(Image comparison data)
+++
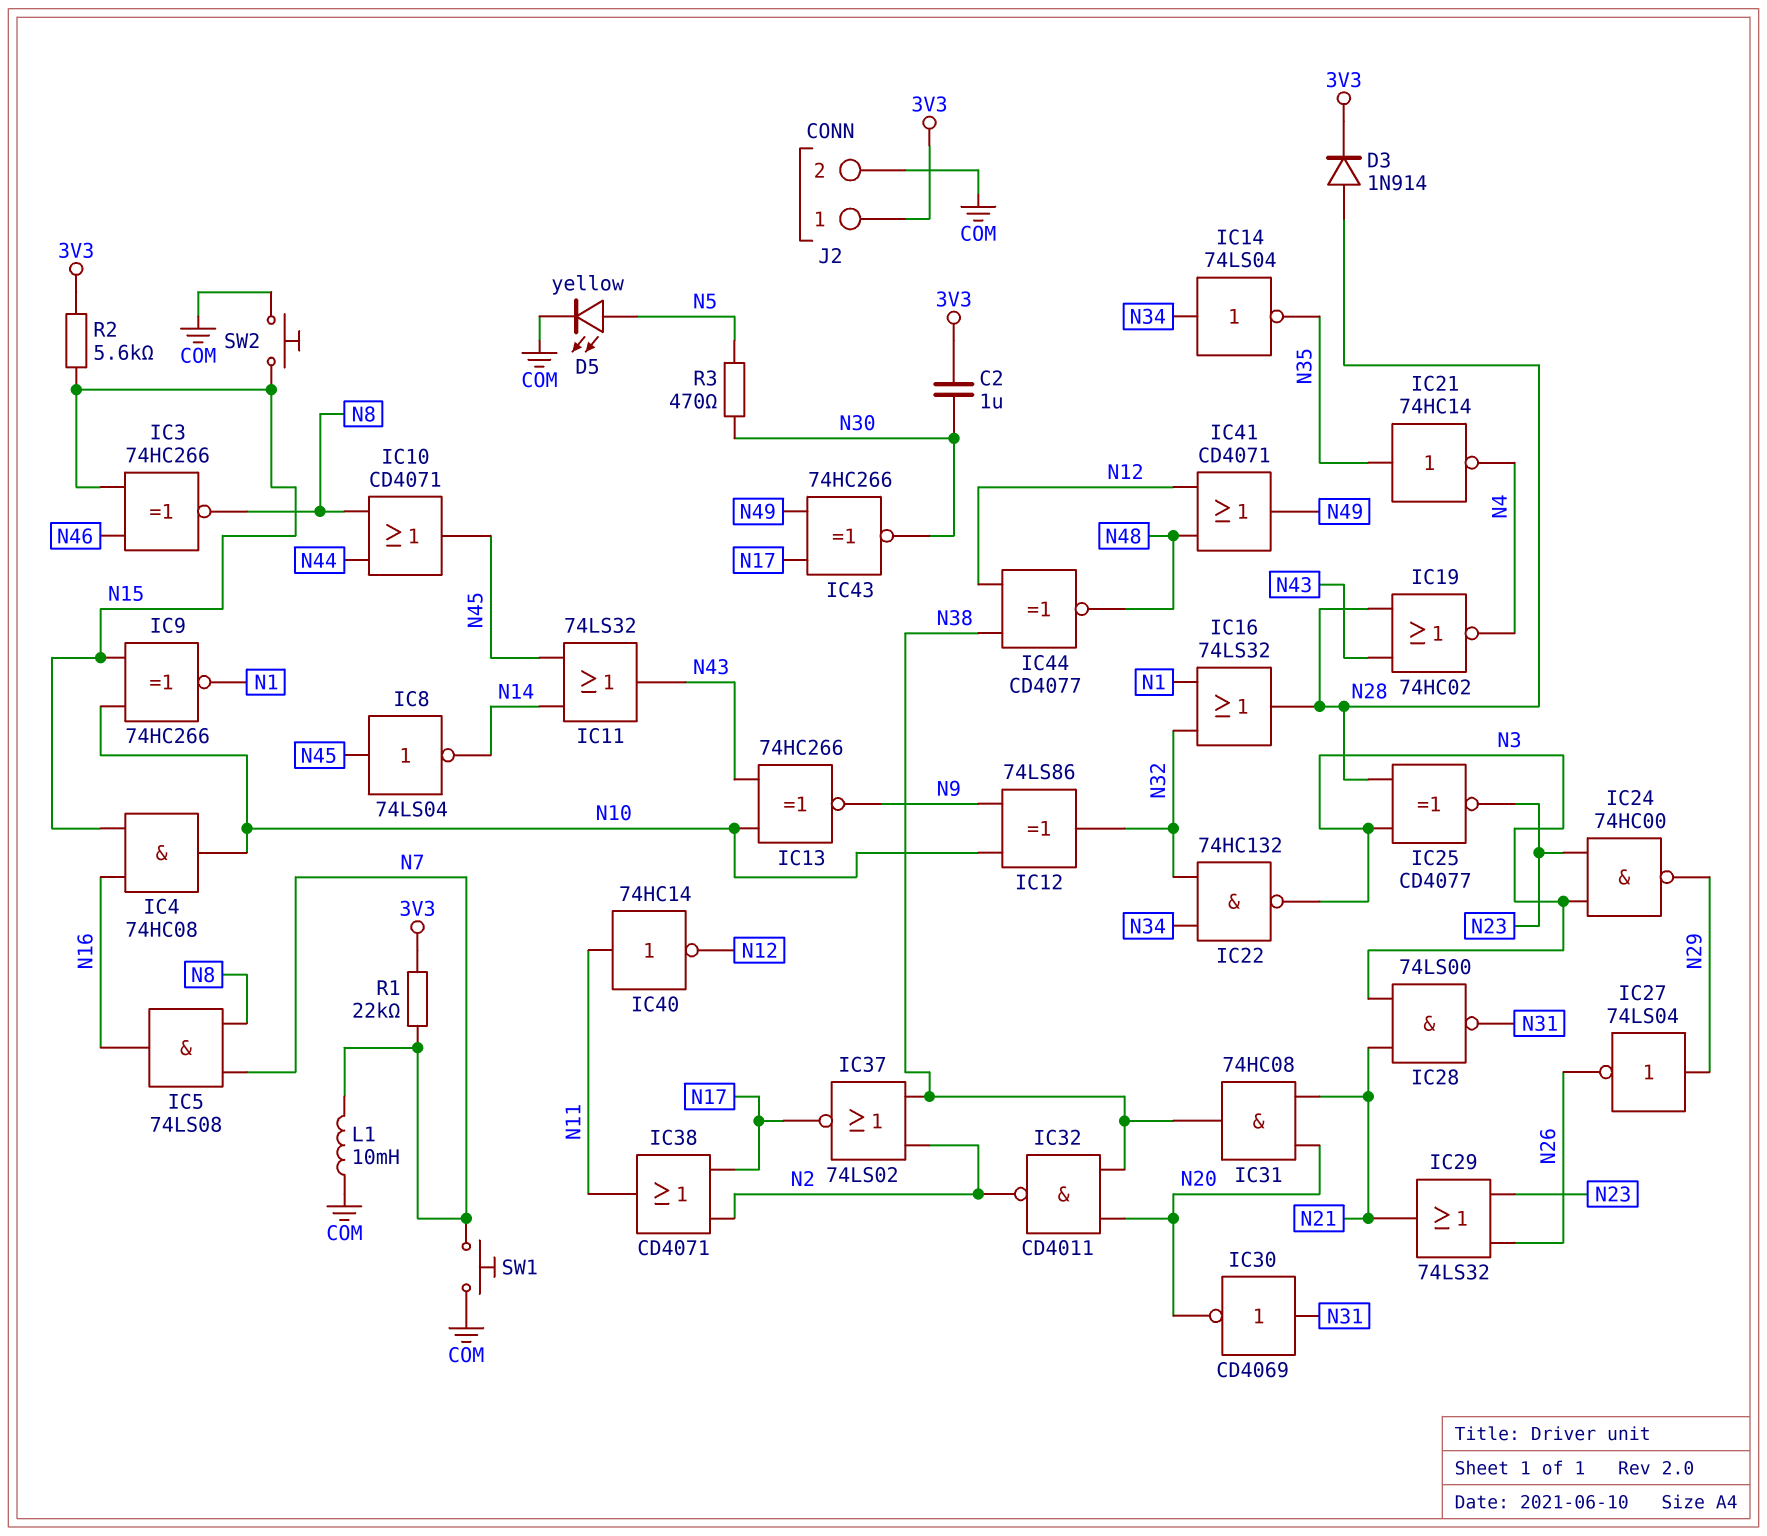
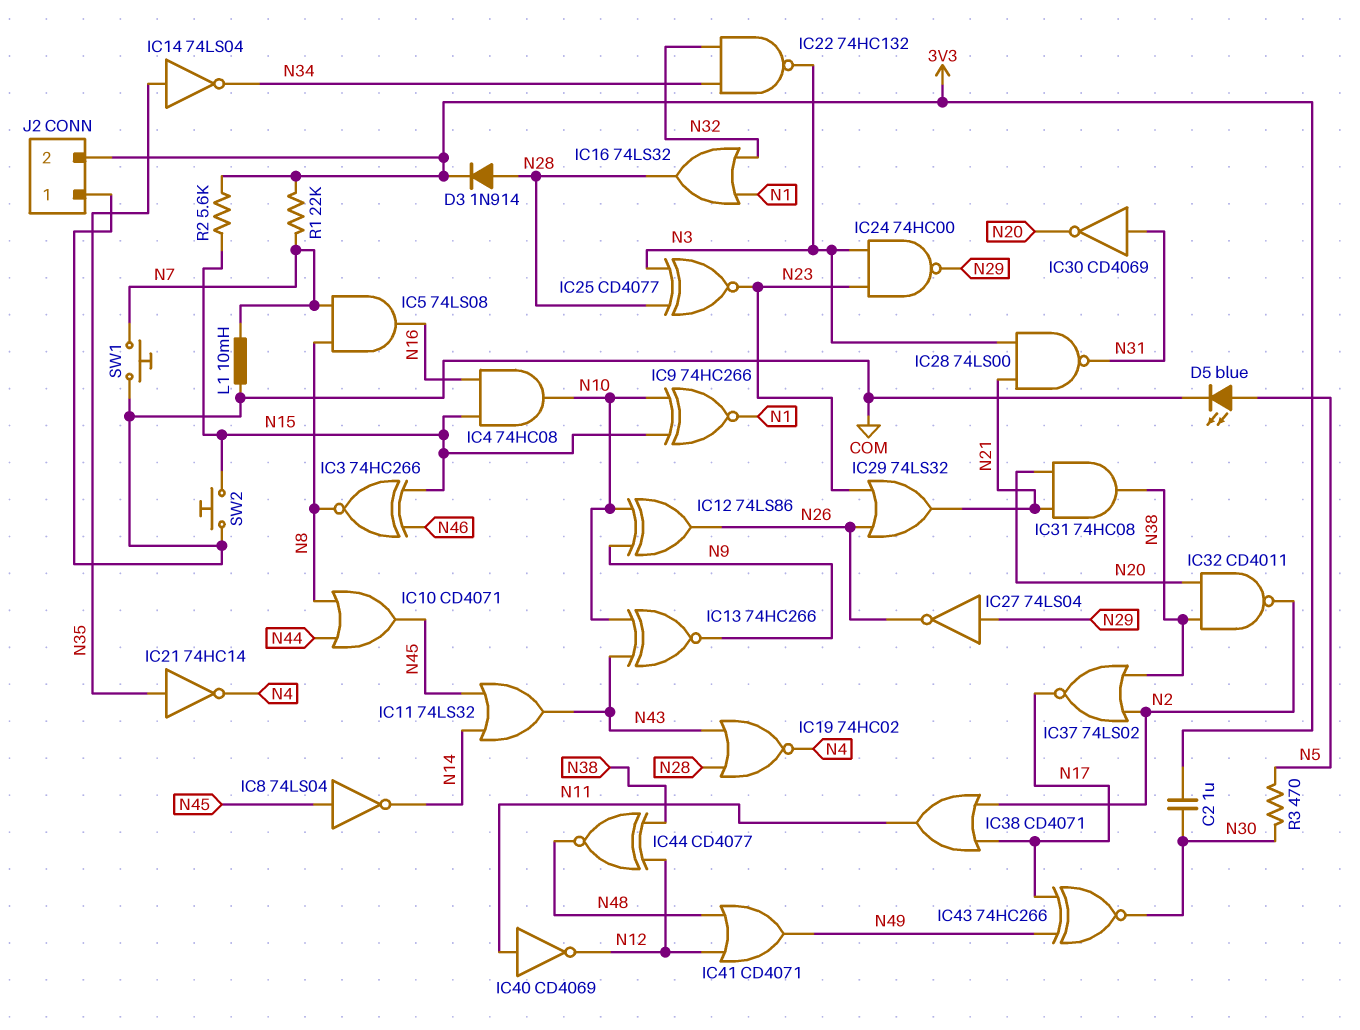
D5: LED yellow (A N5, K COM) -> LED blue (A N5, K COM)
IC12: XOR 74LS86 (in N9, in N10, out N32) -> XOR 74LS86 (in N9, in N10, out N26)
IC14: NOT 74LS04 (in N34, out N35) -> NOT 74LS04 (in N35, out N34)
IC40: NOT 74HC14 (in N11, out N12) -> NOT CD4069 (in N11, out N12)
J2 pin 1: 3V3 -> COM
J2 pin 2: COM -> 3V3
+++
Please write out all the entries above exactly, but leave out the pictures.

D5: LED yellow (A N5, K COM) -> LED blue (A N5, K COM)
IC12: XOR 74LS86 (in N9, in N10, out N32) -> XOR 74LS86 (in N9, in N10, out N26)
IC14: NOT 74LS04 (in N34, out N35) -> NOT 74LS04 (in N35, out N34)
IC40: NOT 74HC14 (in N11, out N12) -> NOT CD4069 (in N11, out N12)
J2 pin 1: 3V3 -> COM
J2 pin 2: COM -> 3V3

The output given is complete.